*** Begin section ***
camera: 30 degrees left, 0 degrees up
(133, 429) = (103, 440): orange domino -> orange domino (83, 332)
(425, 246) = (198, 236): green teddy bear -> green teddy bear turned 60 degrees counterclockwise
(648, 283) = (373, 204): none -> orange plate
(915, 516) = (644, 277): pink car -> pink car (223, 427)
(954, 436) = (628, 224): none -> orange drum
*** End section ***
> [GOAL OF THE EXERCISE]:
Copy all of the data exactly. Skip nothing.

> [EXERCISE ANSWER]:
camera: 30 degrees left, 0 degrees up
(133, 429) = (103, 440): orange domino -> orange domino (83, 332)
(425, 246) = (198, 236): green teddy bear -> green teddy bear turned 60 degrees counterclockwise
(648, 283) = (373, 204): none -> orange plate
(915, 516) = (644, 277): pink car -> pink car (223, 427)
(954, 436) = (628, 224): none -> orange drum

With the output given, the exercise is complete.